▶ **ASSIGNMENT**
Give back every line of the material exactly, as it appears below.

▶ **DATA**
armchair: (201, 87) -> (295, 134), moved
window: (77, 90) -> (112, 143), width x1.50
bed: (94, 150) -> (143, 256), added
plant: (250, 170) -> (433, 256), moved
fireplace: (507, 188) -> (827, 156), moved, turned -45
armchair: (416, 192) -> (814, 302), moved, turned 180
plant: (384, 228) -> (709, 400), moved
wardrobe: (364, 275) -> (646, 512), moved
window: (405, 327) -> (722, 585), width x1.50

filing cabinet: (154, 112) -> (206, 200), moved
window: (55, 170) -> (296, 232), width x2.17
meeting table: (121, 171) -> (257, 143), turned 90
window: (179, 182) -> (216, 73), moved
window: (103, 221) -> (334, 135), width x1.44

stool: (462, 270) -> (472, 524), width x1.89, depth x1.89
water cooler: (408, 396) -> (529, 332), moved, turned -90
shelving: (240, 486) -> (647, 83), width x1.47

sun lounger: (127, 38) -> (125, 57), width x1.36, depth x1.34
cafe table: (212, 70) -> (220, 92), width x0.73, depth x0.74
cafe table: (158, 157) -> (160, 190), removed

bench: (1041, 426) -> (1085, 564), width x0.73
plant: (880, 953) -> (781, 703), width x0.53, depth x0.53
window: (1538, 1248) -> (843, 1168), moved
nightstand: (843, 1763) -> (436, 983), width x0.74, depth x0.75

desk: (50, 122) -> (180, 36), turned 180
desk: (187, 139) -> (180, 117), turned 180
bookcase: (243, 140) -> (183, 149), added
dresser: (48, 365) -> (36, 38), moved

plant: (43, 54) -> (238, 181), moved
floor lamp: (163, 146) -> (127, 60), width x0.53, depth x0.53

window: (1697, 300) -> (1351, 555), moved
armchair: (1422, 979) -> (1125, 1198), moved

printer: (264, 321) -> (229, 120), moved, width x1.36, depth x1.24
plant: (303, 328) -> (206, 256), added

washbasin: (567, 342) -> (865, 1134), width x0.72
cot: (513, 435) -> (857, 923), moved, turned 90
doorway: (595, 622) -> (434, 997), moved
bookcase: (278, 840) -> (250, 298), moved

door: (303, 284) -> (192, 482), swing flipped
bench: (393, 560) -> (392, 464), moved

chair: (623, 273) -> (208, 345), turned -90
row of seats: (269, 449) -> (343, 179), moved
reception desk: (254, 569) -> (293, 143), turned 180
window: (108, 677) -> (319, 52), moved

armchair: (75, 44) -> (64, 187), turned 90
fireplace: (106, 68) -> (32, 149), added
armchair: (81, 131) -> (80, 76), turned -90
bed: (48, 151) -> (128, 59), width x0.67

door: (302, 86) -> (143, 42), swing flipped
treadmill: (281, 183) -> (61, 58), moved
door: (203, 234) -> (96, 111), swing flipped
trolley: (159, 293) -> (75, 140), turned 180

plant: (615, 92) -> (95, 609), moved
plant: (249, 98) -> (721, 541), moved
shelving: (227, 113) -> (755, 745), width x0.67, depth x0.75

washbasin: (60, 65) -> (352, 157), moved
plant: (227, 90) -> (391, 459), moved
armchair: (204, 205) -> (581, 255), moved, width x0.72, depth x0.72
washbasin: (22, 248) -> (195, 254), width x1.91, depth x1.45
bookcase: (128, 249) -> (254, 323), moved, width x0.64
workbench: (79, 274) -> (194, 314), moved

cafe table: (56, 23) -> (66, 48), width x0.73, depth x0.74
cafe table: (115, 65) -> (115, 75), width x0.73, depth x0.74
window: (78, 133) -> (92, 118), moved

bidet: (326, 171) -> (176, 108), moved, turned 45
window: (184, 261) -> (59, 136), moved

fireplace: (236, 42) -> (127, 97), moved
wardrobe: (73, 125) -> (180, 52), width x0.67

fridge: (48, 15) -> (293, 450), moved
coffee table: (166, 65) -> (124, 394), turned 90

▶ **TASK RESULT**
armchair: (201, 87) -> (295, 134), moved
window: (77, 90) -> (112, 143), width x1.50
bed: (94, 150) -> (143, 256), added
plant: (250, 170) -> (433, 256), moved
fireplace: (507, 188) -> (827, 156), moved, turned -45
armchair: (416, 192) -> (814, 302), moved, turned 180
plant: (384, 228) -> (709, 400), moved
wardrobe: (364, 275) -> (646, 512), moved
window: (405, 327) -> (722, 585), width x1.50

filing cabinet: (154, 112) -> (206, 200), moved
window: (55, 170) -> (296, 232), width x2.17
meeting table: (121, 171) -> (257, 143), turned 90
window: (179, 182) -> (216, 73), moved
window: (103, 221) -> (334, 135), width x1.44

stool: (462, 270) -> (472, 524), width x1.89, depth x1.89
water cooler: (408, 396) -> (529, 332), moved, turned -90
shelving: (240, 486) -> (647, 83), width x1.47

sun lounger: (127, 38) -> (125, 57), width x1.36, depth x1.34
cafe table: (212, 70) -> (220, 92), width x0.73, depth x0.74
cafe table: (158, 157) -> (160, 190), removed

bench: (1041, 426) -> (1085, 564), width x0.73
plant: (880, 953) -> (781, 703), width x0.53, depth x0.53
window: (1538, 1248) -> (843, 1168), moved
nightstand: (843, 1763) -> (436, 983), width x0.74, depth x0.75

desk: (50, 122) -> (180, 36), turned 180
desk: (187, 139) -> (180, 117), turned 180
bookcase: (243, 140) -> (183, 149), added
dresser: (48, 365) -> (36, 38), moved

plant: (43, 54) -> (238, 181), moved
floor lamp: (163, 146) -> (127, 60), width x0.53, depth x0.53

window: (1697, 300) -> (1351, 555), moved
armchair: (1422, 979) -> (1125, 1198), moved

printer: (264, 321) -> (229, 120), moved, width x1.36, depth x1.24
plant: (303, 328) -> (206, 256), added

washbasin: (567, 342) -> (865, 1134), width x0.72
cot: (513, 435) -> (857, 923), moved, turned 90
doorway: (595, 622) -> (434, 997), moved
bookcase: (278, 840) -> (250, 298), moved

door: (303, 284) -> (192, 482), swing flipped
bench: (393, 560) -> (392, 464), moved

chair: (623, 273) -> (208, 345), turned -90
row of seats: (269, 449) -> (343, 179), moved
reception desk: (254, 569) -> (293, 143), turned 180
window: (108, 677) -> (319, 52), moved

armchair: (75, 44) -> (64, 187), turned 90
fireplace: (106, 68) -> (32, 149), added
armchair: (81, 131) -> (80, 76), turned -90
bed: (48, 151) -> (128, 59), width x0.67

door: (302, 86) -> (143, 42), swing flipped
treadmill: (281, 183) -> (61, 58), moved
door: (203, 234) -> (96, 111), swing flipped
trolley: (159, 293) -> (75, 140), turned 180

plant: (615, 92) -> (95, 609), moved
plant: (249, 98) -> (721, 541), moved
shelving: (227, 113) -> (755, 745), width x0.67, depth x0.75

washbasin: (60, 65) -> (352, 157), moved
plant: (227, 90) -> (391, 459), moved
armchair: (204, 205) -> (581, 255), moved, width x0.72, depth x0.72
washbasin: (22, 248) -> (195, 254), width x1.91, depth x1.45
bookcase: (128, 249) -> (254, 323), moved, width x0.64
workbench: (79, 274) -> (194, 314), moved

cafe table: (56, 23) -> (66, 48), width x0.73, depth x0.74
cafe table: (115, 65) -> (115, 75), width x0.73, depth x0.74
window: (78, 133) -> (92, 118), moved

bidet: (326, 171) -> (176, 108), moved, turned 45
window: (184, 261) -> (59, 136), moved

fireplace: (236, 42) -> (127, 97), moved
wardrobe: (73, 125) -> (180, 52), width x0.67

fridge: (48, 15) -> (293, 450), moved
coffee table: (166, 65) -> (124, 394), turned 90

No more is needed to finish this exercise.